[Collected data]
════

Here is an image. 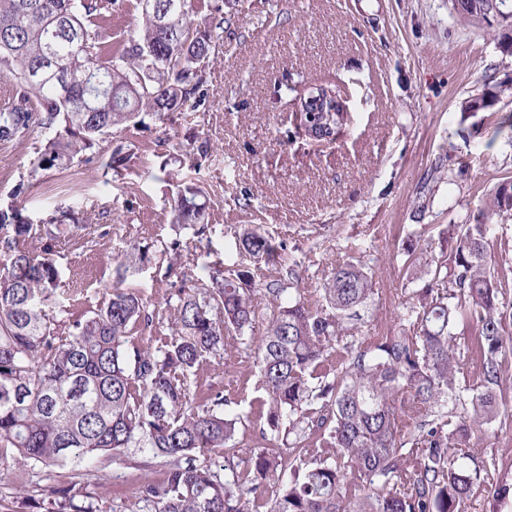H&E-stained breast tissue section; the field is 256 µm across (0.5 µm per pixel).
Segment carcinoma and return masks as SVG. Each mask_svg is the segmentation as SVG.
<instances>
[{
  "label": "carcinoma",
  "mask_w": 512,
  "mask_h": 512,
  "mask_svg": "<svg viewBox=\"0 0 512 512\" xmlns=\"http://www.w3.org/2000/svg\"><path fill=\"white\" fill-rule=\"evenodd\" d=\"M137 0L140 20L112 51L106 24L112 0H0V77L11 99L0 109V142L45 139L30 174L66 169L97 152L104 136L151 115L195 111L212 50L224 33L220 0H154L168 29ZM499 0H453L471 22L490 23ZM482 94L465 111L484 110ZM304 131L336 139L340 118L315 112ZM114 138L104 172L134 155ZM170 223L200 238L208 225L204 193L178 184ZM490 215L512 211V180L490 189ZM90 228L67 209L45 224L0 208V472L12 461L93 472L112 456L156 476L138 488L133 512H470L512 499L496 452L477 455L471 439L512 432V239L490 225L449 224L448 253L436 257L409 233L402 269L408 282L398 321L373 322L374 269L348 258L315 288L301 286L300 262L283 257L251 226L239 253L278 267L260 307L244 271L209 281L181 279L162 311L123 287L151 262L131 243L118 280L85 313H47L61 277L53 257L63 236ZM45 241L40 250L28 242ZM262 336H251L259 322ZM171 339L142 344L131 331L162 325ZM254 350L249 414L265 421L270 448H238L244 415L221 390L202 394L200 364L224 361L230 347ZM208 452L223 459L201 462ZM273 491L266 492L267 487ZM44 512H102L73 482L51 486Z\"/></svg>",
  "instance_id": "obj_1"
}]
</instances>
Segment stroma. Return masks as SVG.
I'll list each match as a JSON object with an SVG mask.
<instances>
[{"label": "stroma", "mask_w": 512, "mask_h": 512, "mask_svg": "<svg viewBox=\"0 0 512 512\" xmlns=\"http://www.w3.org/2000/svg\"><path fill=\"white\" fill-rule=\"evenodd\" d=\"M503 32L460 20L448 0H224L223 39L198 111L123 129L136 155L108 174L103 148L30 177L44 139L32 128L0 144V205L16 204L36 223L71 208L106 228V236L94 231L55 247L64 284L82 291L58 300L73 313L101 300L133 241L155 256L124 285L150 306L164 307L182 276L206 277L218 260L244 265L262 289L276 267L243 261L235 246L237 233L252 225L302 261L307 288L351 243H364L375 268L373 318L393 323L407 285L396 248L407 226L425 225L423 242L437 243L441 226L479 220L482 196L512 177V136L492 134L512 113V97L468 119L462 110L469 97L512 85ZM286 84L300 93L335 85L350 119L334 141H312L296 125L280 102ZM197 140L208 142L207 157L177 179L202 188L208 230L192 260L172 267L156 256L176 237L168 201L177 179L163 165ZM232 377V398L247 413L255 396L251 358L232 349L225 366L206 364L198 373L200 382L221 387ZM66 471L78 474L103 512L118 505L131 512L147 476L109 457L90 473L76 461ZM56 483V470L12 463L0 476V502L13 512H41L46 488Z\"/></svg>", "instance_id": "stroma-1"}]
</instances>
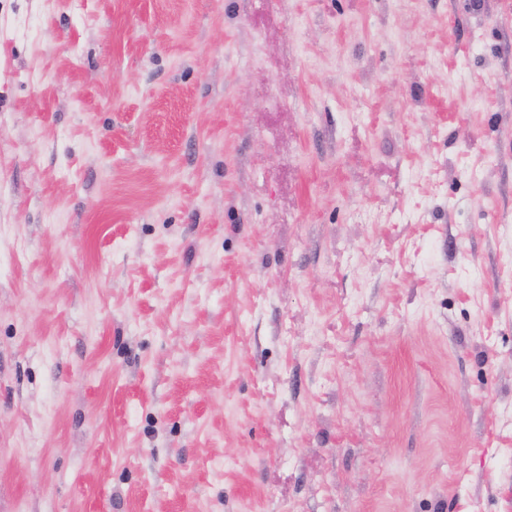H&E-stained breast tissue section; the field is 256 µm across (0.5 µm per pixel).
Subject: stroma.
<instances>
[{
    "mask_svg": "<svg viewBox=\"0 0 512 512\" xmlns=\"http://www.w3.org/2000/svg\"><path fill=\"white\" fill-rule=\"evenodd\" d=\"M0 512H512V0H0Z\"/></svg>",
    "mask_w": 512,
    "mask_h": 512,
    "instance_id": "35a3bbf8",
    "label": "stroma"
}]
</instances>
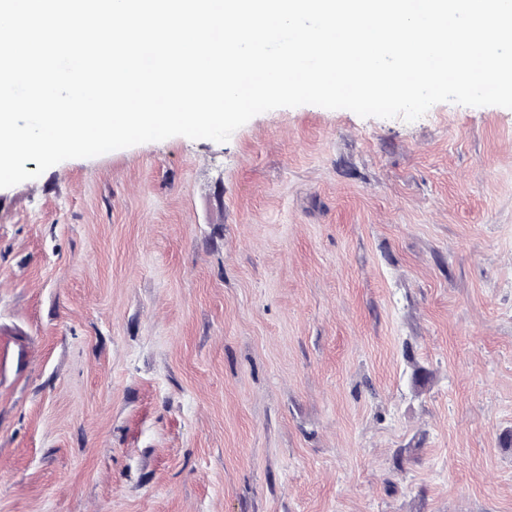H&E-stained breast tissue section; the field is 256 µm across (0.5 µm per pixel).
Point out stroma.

════

# Problem to solve
Give again exactly the lines from the one holding "Subject: stroma." to the final line of the records, both ends included; any pictures stay out.

# Result of this task
Subject: stroma.
<instances>
[{
    "mask_svg": "<svg viewBox=\"0 0 512 512\" xmlns=\"http://www.w3.org/2000/svg\"><path fill=\"white\" fill-rule=\"evenodd\" d=\"M0 512H512V0H0Z\"/></svg>",
    "mask_w": 512,
    "mask_h": 512,
    "instance_id": "35a3bbf8",
    "label": "stroma"
}]
</instances>
H&E-stained breast tissue section; the field is 256 µm across (0.5 µm per pixel).
Point out stroma.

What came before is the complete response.